*** DATA RECORDS

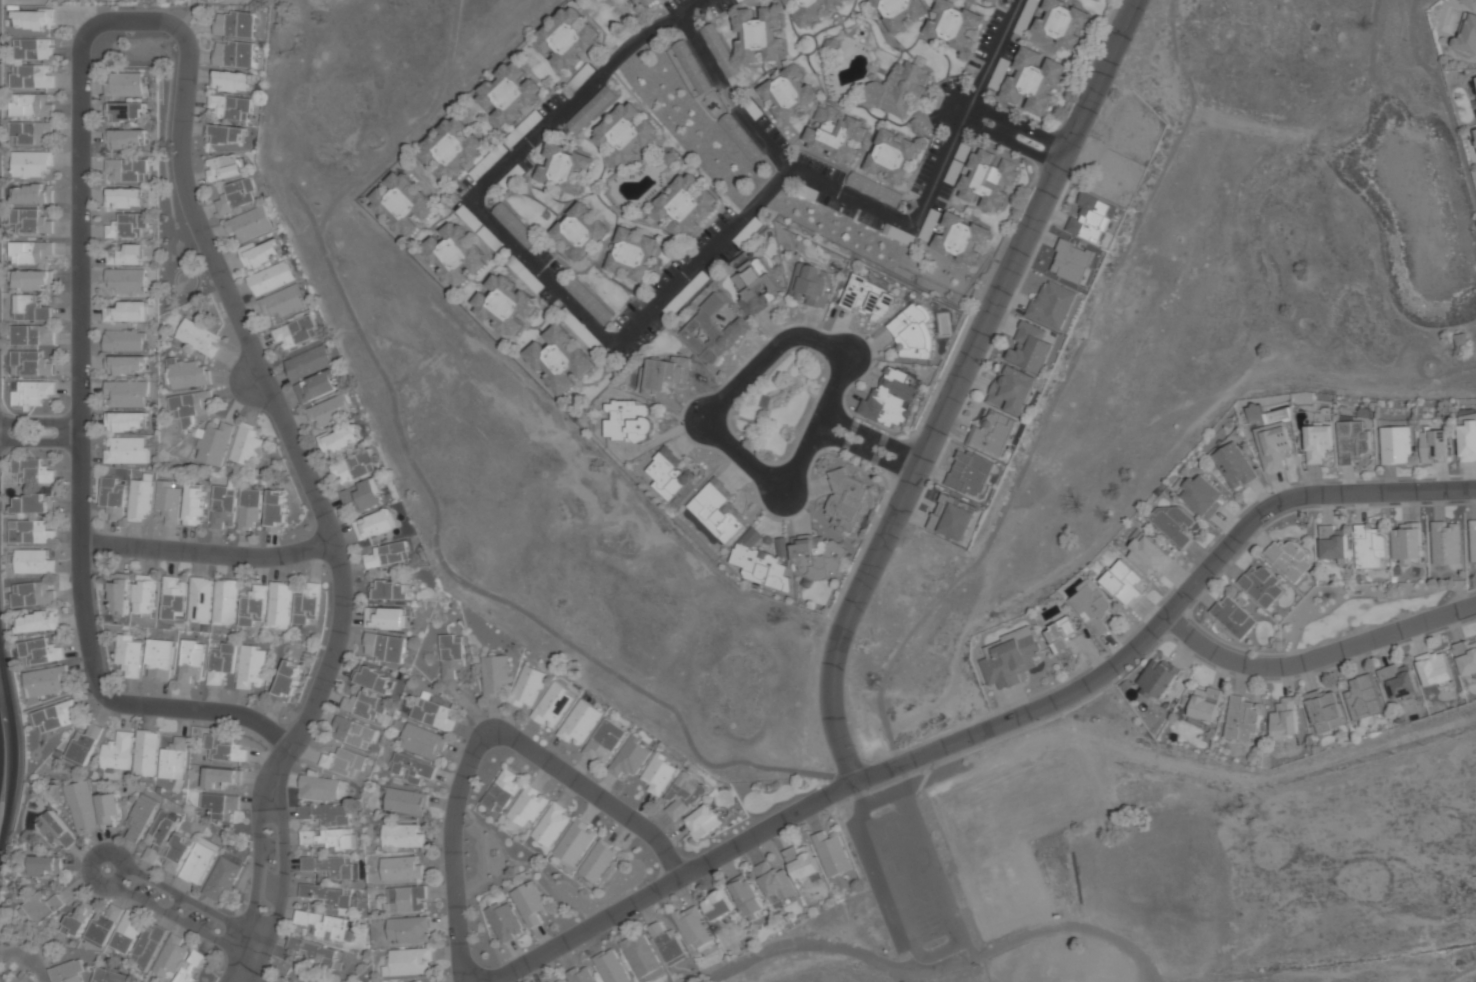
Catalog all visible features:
building: (990, 0)
building: (1098, 0)
building: (640, 2)
building: (1470, 3)
parking lot: (672, 4)
parking lot: (722, 6)
building: (809, 10)
building: (898, 12)
road: (187, 16)
parking lot: (1026, 16)
building: (33, 19)
building: (1061, 23)
building: (235, 24)
building: (953, 24)
building: (759, 34)
building: (1467, 36)
building: (566, 38)
parking lot: (985, 42)
building: (33, 48)
road: (700, 50)
building: (719, 50)
building: (234, 54)
parking lot: (1004, 65)
building: (691, 67)
building: (31, 76)
building: (1475, 78)
parking lot: (578, 79)
building: (231, 81)
building: (1033, 81)
building: (123, 85)
parking lot: (951, 85)
building: (899, 89)
building: (787, 92)
building: (507, 94)
building: (31, 105)
building: (230, 107)
building: (591, 110)
road: (959, 110)
building: (126, 112)
parking lot: (534, 119)
parking lot: (935, 120)
parking lot: (764, 123)
road: (1018, 126)
building: (1475, 130)
building: (32, 133)
building: (835, 133)
building: (228, 134)
building: (625, 134)
road: (760, 138)
building: (125, 139)
building: (740, 139)
road: (1010, 143)
building: (450, 149)
building: (891, 156)
building: (31, 163)
parking lot: (927, 165)
parking lot: (483, 166)
building: (224, 167)
parking lot: (820, 167)
building: (563, 168)
building: (126, 170)
parking lot: (954, 171)
parking lot: (513, 176)
building: (987, 180)
building: (874, 189)
building: (32, 194)
building: (237, 195)
building: (126, 198)
parking lot: (825, 200)
building: (402, 203)
building: (685, 205)
building: (1091, 219)
parking lot: (931, 220)
building: (30, 221)
building: (250, 224)
building: (128, 226)
building: (516, 227)
parking lot: (479, 228)
parking lot: (712, 228)
parking lot: (885, 228)
building: (578, 231)
parking lot: (738, 242)
building: (30, 252)
building: (260, 253)
building: (453, 253)
building: (632, 254)
building: (126, 255)
parking lot: (544, 255)
parking lot: (558, 270)
parking lot: (669, 272)
building: (271, 278)
parking lot: (528, 278)
building: (32, 279)
building: (126, 281)
building: (811, 284)
building: (756, 286)
parking lot: (690, 290)
building: (870, 298)
road: (660, 299)
building: (589, 301)
building: (284, 302)
building: (504, 304)
building: (1052, 305)
building: (30, 308)
building: (130, 311)
parking lot: (628, 311)
building: (725, 316)
parking lot: (580, 329)
building: (296, 331)
building: (711, 332)
building: (915, 332)
building: (26, 335)
building: (198, 337)
building: (48, 338)
parking lot: (643, 339)
building: (124, 340)
building: (1031, 348)
building: (559, 358)
road: (846, 358)
building: (308, 362)
building: (29, 363)
building: (125, 365)
building: (188, 374)
building: (661, 374)
road: (740, 382)
building: (317, 386)
road: (955, 386)
building: (1012, 389)
building: (32, 392)
building: (126, 394)
building: (890, 398)
road: (79, 405)
building: (191, 406)
building: (330, 410)
building: (1254, 413)
building: (628, 420)
road: (708, 420)
road: (39, 422)
building: (126, 422)
building: (992, 432)
road: (872, 436)
building: (1468, 437)
building: (341, 439)
building: (1354, 441)
road: (39, 442)
building: (213, 442)
building: (1318, 443)
building: (245, 444)
building: (1396, 444)
building: (1274, 445)
building: (1434, 446)
building: (125, 450)
road: (864, 453)
building: (1235, 465)
building: (354, 467)
building: (32, 470)
building: (971, 473)
building: (670, 477)
road: (782, 487)
building: (1202, 495)
building: (363, 496)
building: (113, 497)
building: (139, 499)
building: (168, 500)
building: (846, 501)
building: (31, 503)
building: (194, 504)
building: (222, 505)
building: (249, 510)
building: (276, 510)
building: (717, 510)
road: (323, 516)
building: (951, 517)
building: (1174, 523)
building: (376, 524)
building: (32, 532)
building: (1473, 540)
building: (1446, 542)
building: (1333, 543)
building: (1408, 544)
building: (782, 546)
building: (1369, 547)
road: (206, 553)
building: (1148, 553)
building: (387, 555)
building: (817, 556)
building: (1289, 560)
building: (32, 561)
building: (759, 563)
building: (1124, 582)
building: (1262, 585)
building: (390, 590)
building: (32, 594)
building: (117, 594)
building: (143, 595)
building: (172, 598)
building: (199, 600)
building: (223, 602)
street lamp: (1192, 603)
building: (251, 605)
building: (278, 605)
building: (306, 605)
building: (1092, 607)
building: (386, 617)
building: (1234, 617)
building: (36, 622)
building: (1062, 637)
building: (384, 646)
building: (40, 652)
building: (127, 654)
building: (451, 655)
road: (1316, 657)
building: (1466, 657)
building: (1009, 658)
building: (157, 660)
building: (190, 662)
building: (220, 664)
building: (250, 666)
building: (1434, 668)
building: (495, 675)
building: (1157, 678)
building: (287, 679)
building: (373, 679)
building: (1399, 681)
building: (46, 682)
road: (3, 683)
building: (527, 686)
building: (1362, 697)
building: (1205, 704)
building: (365, 705)
building: (553, 705)
building: (1324, 710)
building: (432, 714)
building: (56, 716)
building: (1241, 719)
building: (1283, 719)
street lamp: (1039, 720)
building: (579, 722)
road: (993, 727)
building: (353, 732)
road: (481, 739)
building: (604, 740)
building: (421, 741)
building: (83, 746)
street lamp: (857, 746)
building: (224, 748)
road: (14, 751)
building: (117, 753)
building: (146, 753)
building: (629, 757)
building: (174, 759)
building: (343, 761)
building: (412, 769)
street lamp: (478, 769)
building: (658, 774)
building: (219, 777)
building: (323, 788)
building: (502, 791)
building: (682, 796)
building: (405, 801)
building: (220, 806)
building: (529, 806)
building: (91, 807)
building: (326, 813)
building: (139, 818)
building: (702, 822)
building: (552, 824)
building: (56, 830)
building: (402, 835)
building: (158, 837)
building: (330, 838)
building: (576, 842)
building: (832, 852)
building: (190, 858)
building: (599, 861)
building: (801, 862)
building: (43, 865)
building: (326, 866)
building: (400, 868)
building: (223, 877)
building: (584, 881)
building: (775, 884)
building: (327, 896)
building: (746, 896)
building: (407, 899)
building: (528, 903)
building: (717, 905)
road: (181, 906)
building: (41, 907)
building: (77, 920)
building: (504, 921)
building: (322, 924)
building: (102, 926)
building: (692, 926)
building: (409, 929)
building: (126, 932)
building: (667, 944)
building: (149, 946)
building: (321, 953)
building: (640, 954)
building: (171, 957)
building: (407, 962)
street lamp: (979, 965)
building: (610, 966)
building: (193, 967)
street lamp: (491, 968)
building: (68, 972)
building: (1115, 973)
building: (580, 975)
building: (108, 976)
building: (23, 977)
building: (283, 979)
building: (415, 981)
building: (549, 981)
building: (561, 981)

******

▸ **WORK REQUEST**
Lines holding "lamp": copy each one from the records above.

▸ **WRITTEN ANSWER**
street lamp: (1192, 603)
street lamp: (1039, 720)
street lamp: (857, 746)
street lamp: (478, 769)
street lamp: (979, 965)
street lamp: (491, 968)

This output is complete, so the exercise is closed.